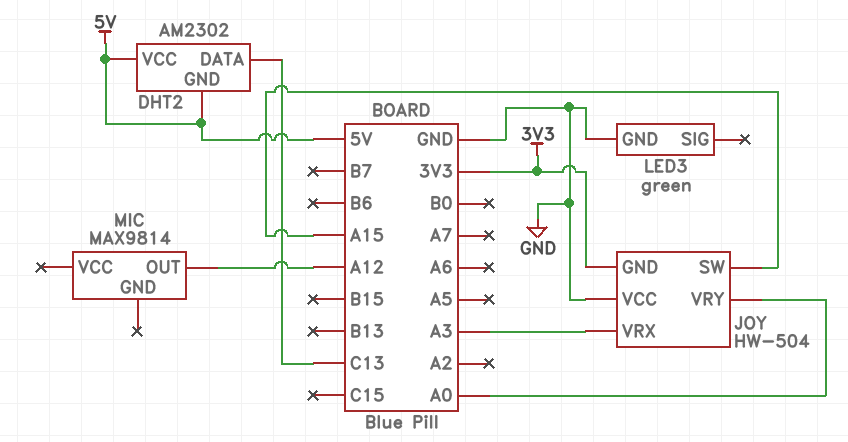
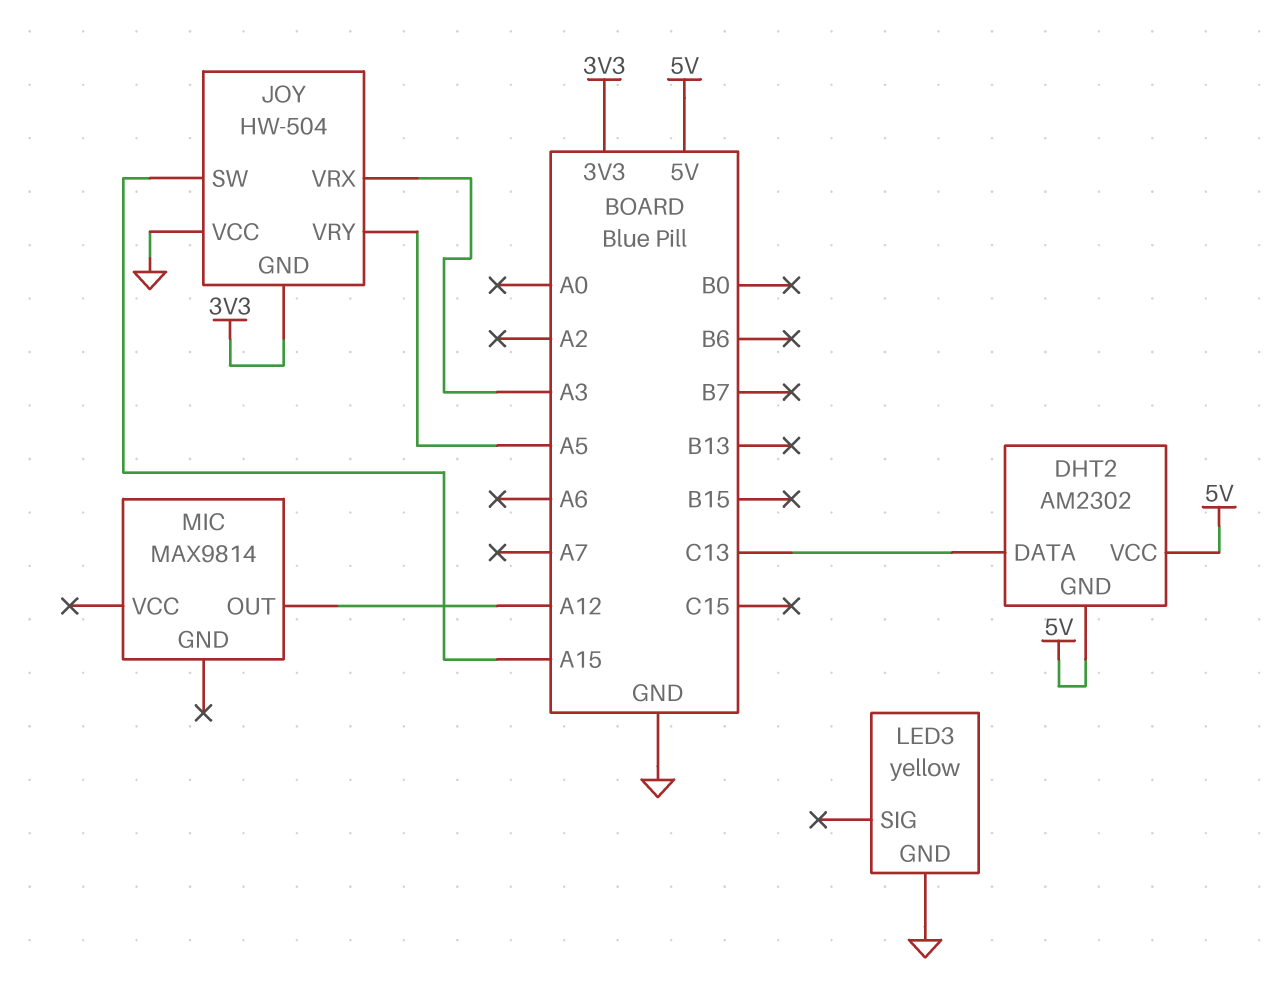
JOY pin VRY: A0 -> A5
LED3: green -> yellow

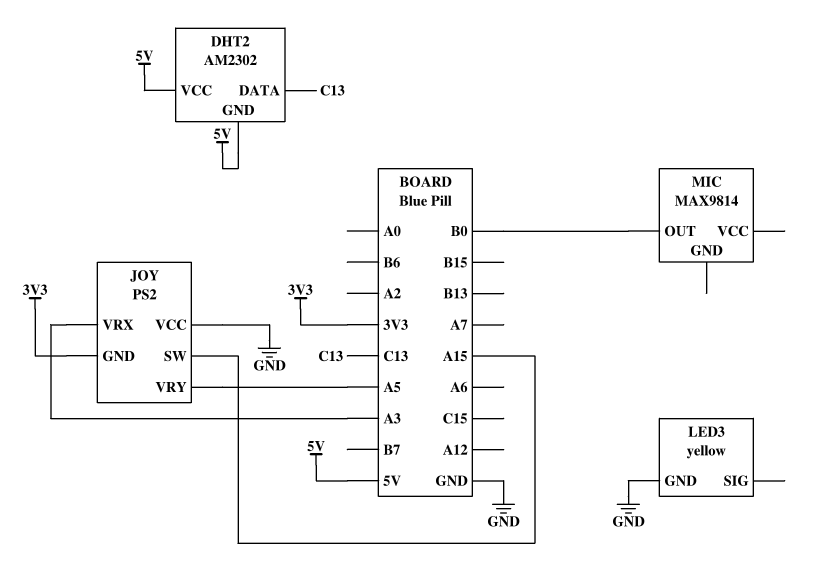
JOY: HW-504 -> PS2
MIC pin OUT: A12 -> B0

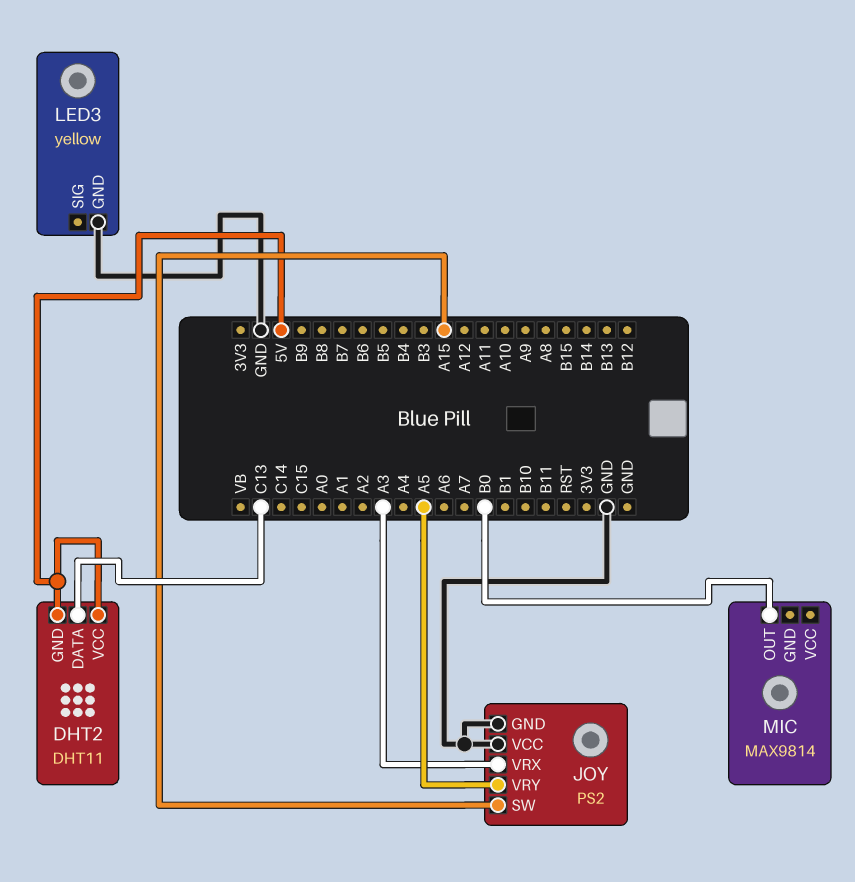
DHT2: AM2302 -> DHT11
JOY pin GND: 3V3 -> GND

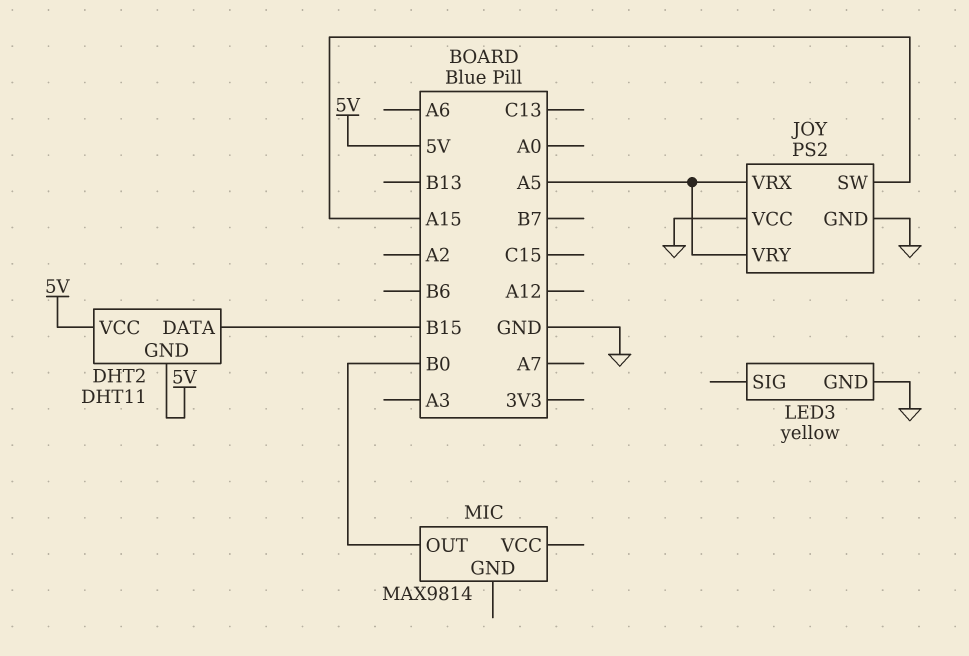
DHT2 pin DATA: C13 -> B15
JOY pin VRX: A3 -> A5

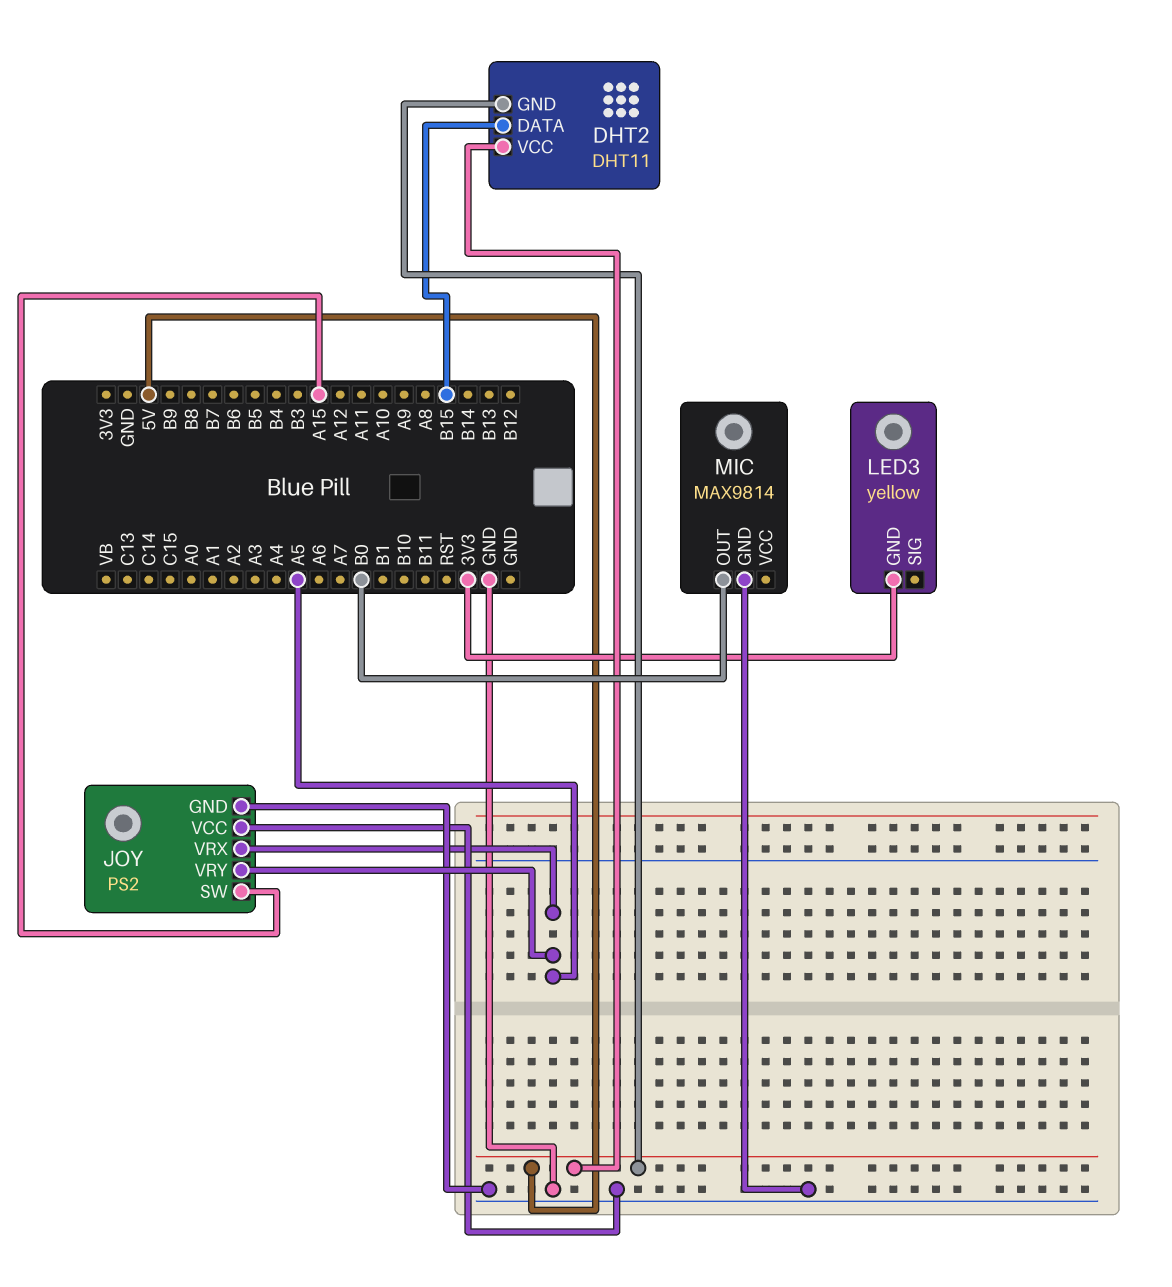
LED3 pin GND: GND -> 3V3
MIC pin GND: none -> GND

_Required work_.
The required answer is every line from the one containing "DHT2 pin DATA: C13 -> B15" through the last line of the entries, restated word for word and with no pictures.

_Written response_.
DHT2 pin DATA: C13 -> B15
JOY pin VRX: A3 -> A5

LED3 pin GND: GND -> 3V3
MIC pin GND: none -> GND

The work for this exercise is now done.